_TASK ITEM_
A single number is the answer here: the count of lines in the data below that include the word "gruszka".

_DATA EXTRACT_
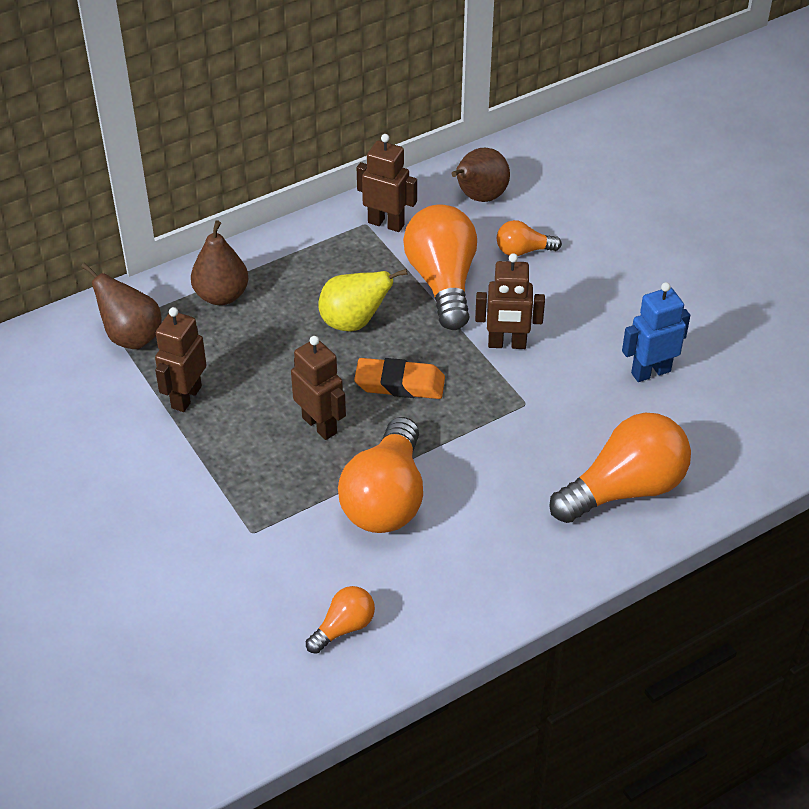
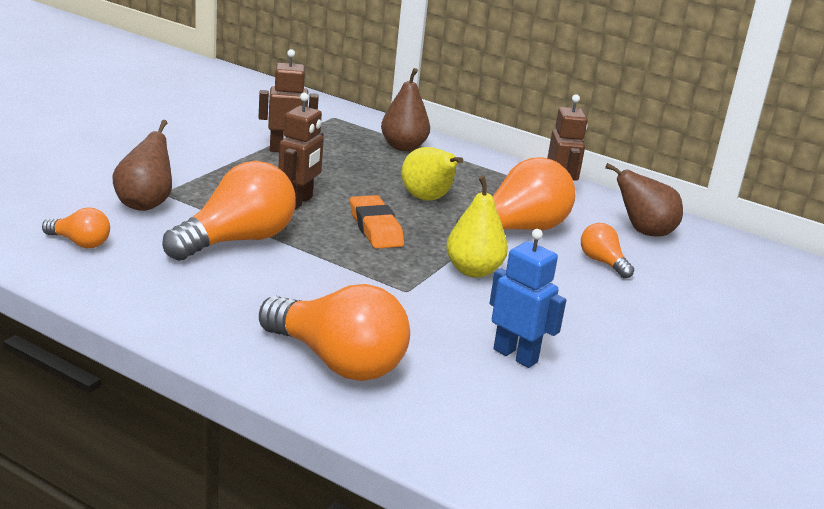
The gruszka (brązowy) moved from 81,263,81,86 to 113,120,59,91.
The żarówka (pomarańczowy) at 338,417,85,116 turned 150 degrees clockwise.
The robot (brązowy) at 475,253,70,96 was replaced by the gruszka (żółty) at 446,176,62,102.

_EXERCISE ANSWER_
2